:: What is required ::
All of the data below should be set down again verbatim, without any images.

START Source information

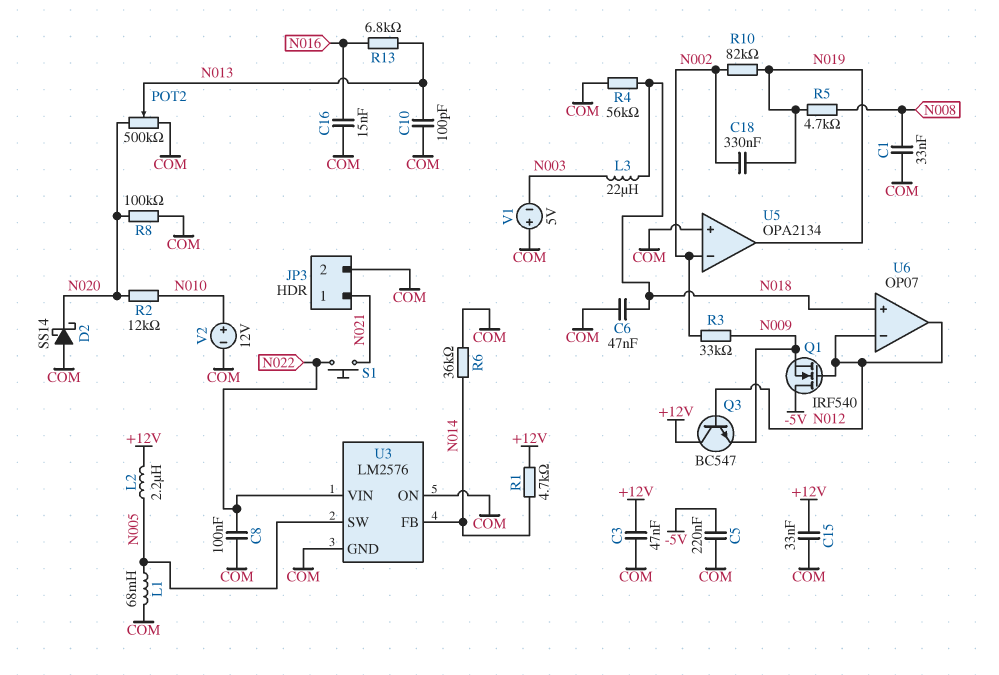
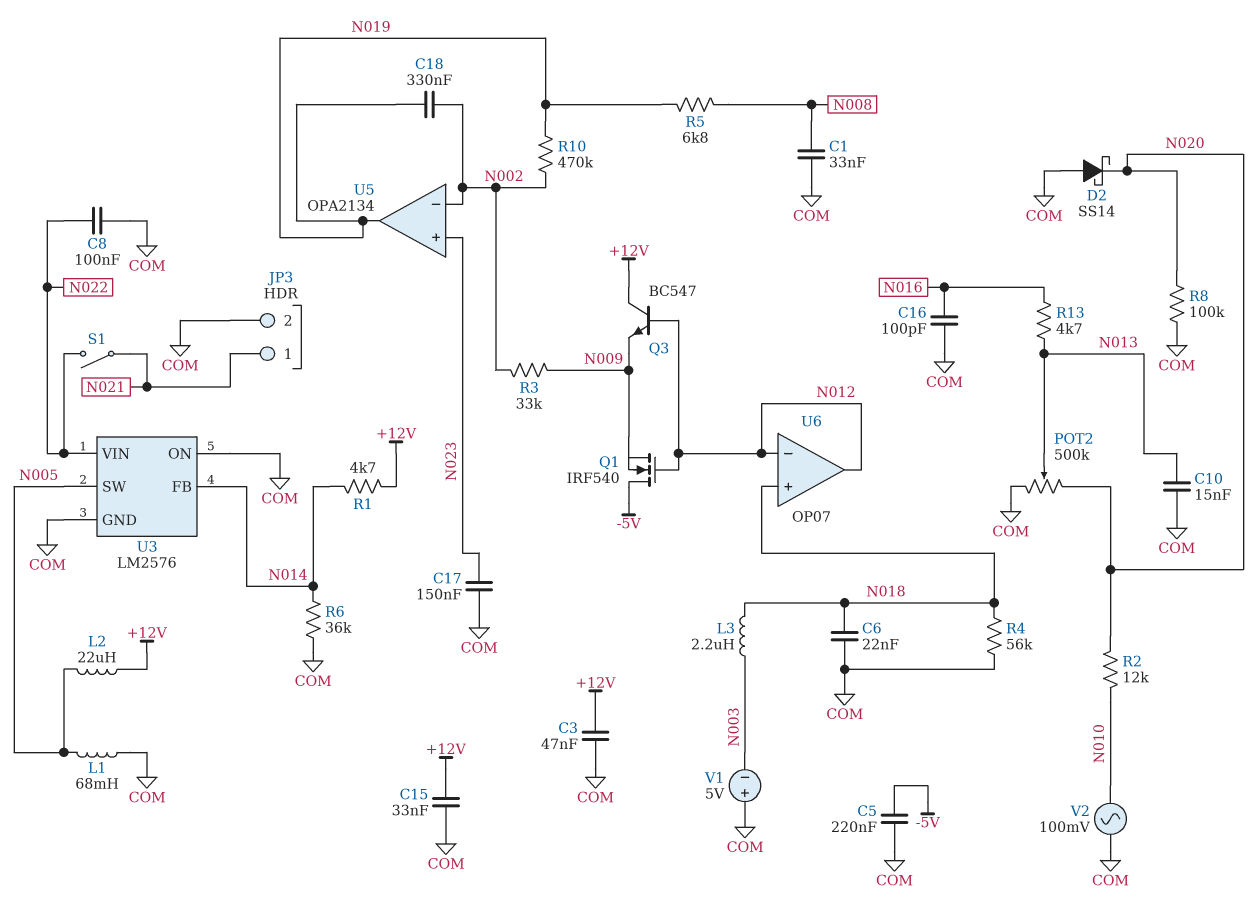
C6: 47nF (COM, N018) -> 22nF (COM, N018)
C10: 100pF (COM, N013) -> 15nF (COM, N013)
C16: 15nF (COM, N016) -> 100pF (COM, N016)
C17: none -> 150nF (COM, N023)
L2: 2.2uH (+12V, N005) -> 22uH (+12V, N005)
L3: 22uH (N003, N018) -> 2.2uH (N003, N018)
R5: 4.7k (N008, N019) -> 6.8k (N008, N019)
R10: 82k (N002, N019) -> 470k (N002, N019)
R13: 6.8k (N013, N016) -> 4.7k (N013, N016)
S1: button (N021, N022) -> switch (N021, N022)
U5 pin in+: COM -> N023
V2: 12V (plus N010, minus COM) -> AC 100mV (COM, N010)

END Source information

:: Response ::
C6: 47nF (COM, N018) -> 22nF (COM, N018)
C10: 100pF (COM, N013) -> 15nF (COM, N013)
C16: 15nF (COM, N016) -> 100pF (COM, N016)
C17: none -> 150nF (COM, N023)
L2: 2.2uH (+12V, N005) -> 22uH (+12V, N005)
L3: 22uH (N003, N018) -> 2.2uH (N003, N018)
R5: 4.7k (N008, N019) -> 6.8k (N008, N019)
R10: 82k (N002, N019) -> 470k (N002, N019)
R13: 6.8k (N013, N016) -> 4.7k (N013, N016)
S1: button (N021, N022) -> switch (N021, N022)
U5 pin in+: COM -> N023
V2: 12V (plus N010, minus COM) -> AC 100mV (COM, N010)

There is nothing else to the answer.